[Work required] Could you transcribe exactly the lines from the one containing "(683, 179) = (302, 438): yellow" through the end of the listing below, both included, but none of the pictures?

[Available records]
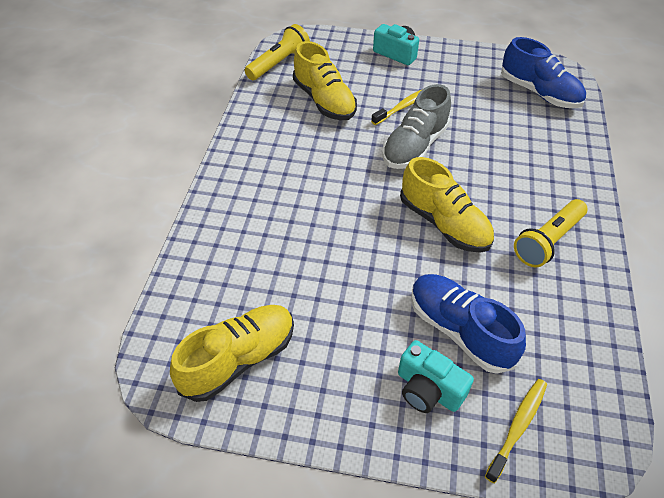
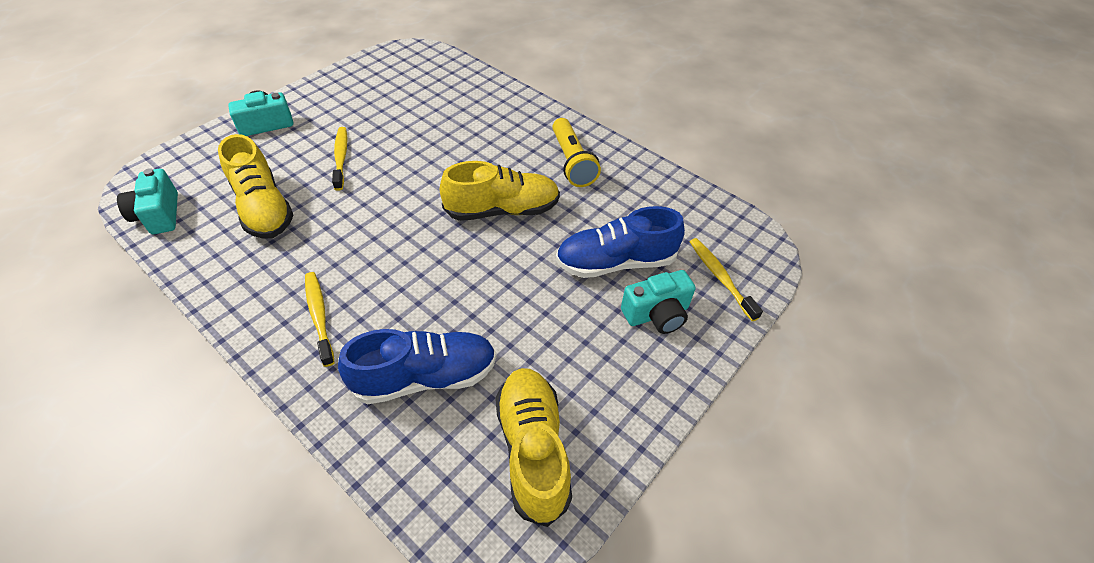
camera: 60 degrees left, 0 degrees up
(262, 181) = (319, 317): none -> yellow toothbrush
(278, 63) = (159, 214): yellow flashlight -> turquoise camera
(324, 101) = (264, 208): yellow shoe -> yellow shoe turned 60 degrees clockwise
(414, 146) = (398, 179): grey shoe -> none
(539, 93) = (421, 75): blue shoe -> blue shoe (425, 377)

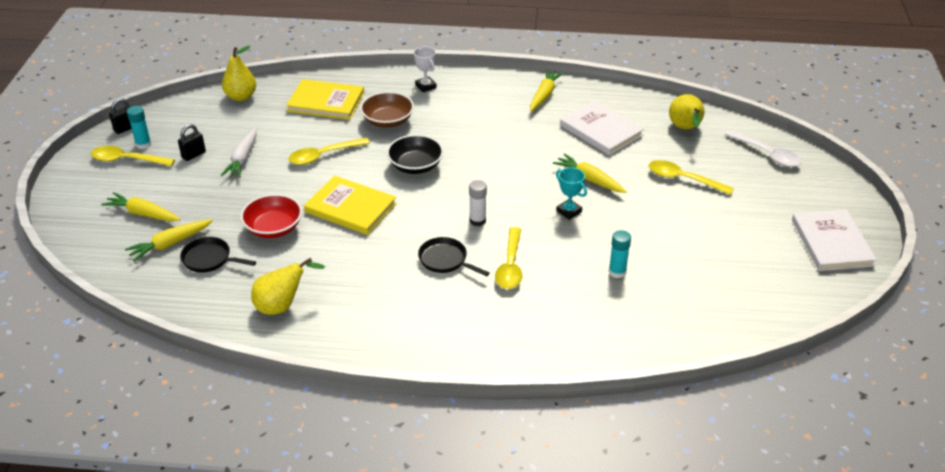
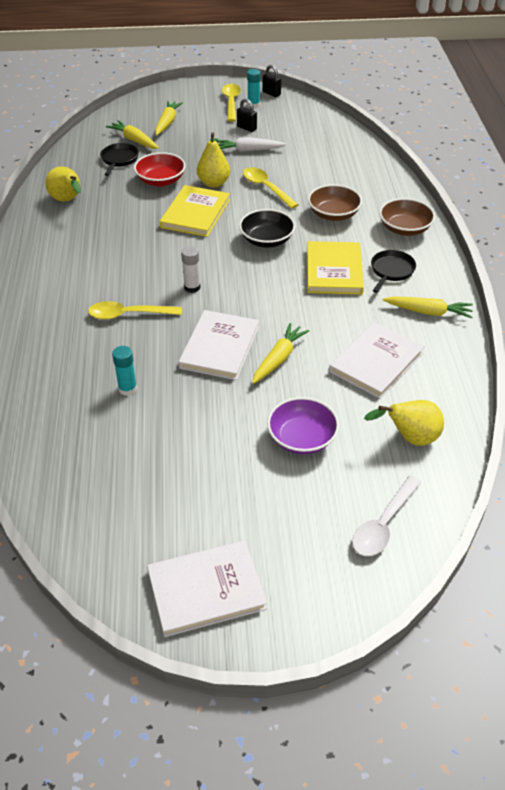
camera: 80 degrees right, 5 degrees up
(241, 97) = (338, 133): yellow pear -> yellow pear (213, 183)
(326, 102) = (349, 176): yellow book -> yellow book (334, 270)
(425, 86) = (404, 229): white trophy -> brown bowl
(445, 260) = (132, 275): black pan -> black pan (391, 271)
(569, 211) = (219, 347): turquoise trophy -> white book
(683, 179) = (302, 438): yellow spoon -> purple bowl

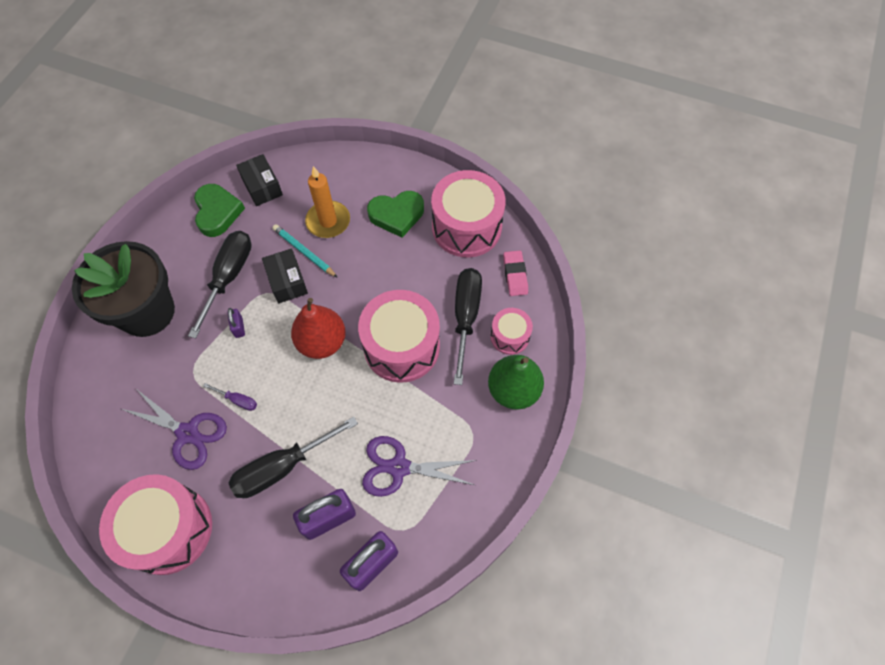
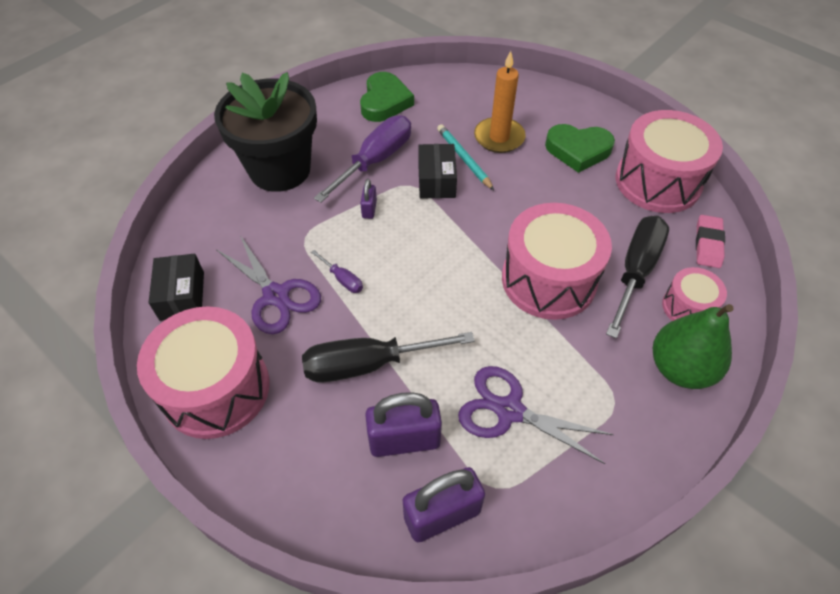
camera: 20 degrees right, 10 degrees down
(229, 277) = (375, 161): black screwdriver -> purple screwdriver
(262, 187) = (438, 91): black box -> black box (182, 296)
(322, 342) = (456, 249): red pear -> none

[Result of the task]
(683, 179) = (302, 438): yellow spoon -> purple bowl

camera: 20 degrees right, 10 degrees down
(229, 277) = (375, 161): black screwdriver -> purple screwdriver
(262, 187) = (438, 91): black box -> black box (182, 296)
(322, 342) = (456, 249): red pear -> none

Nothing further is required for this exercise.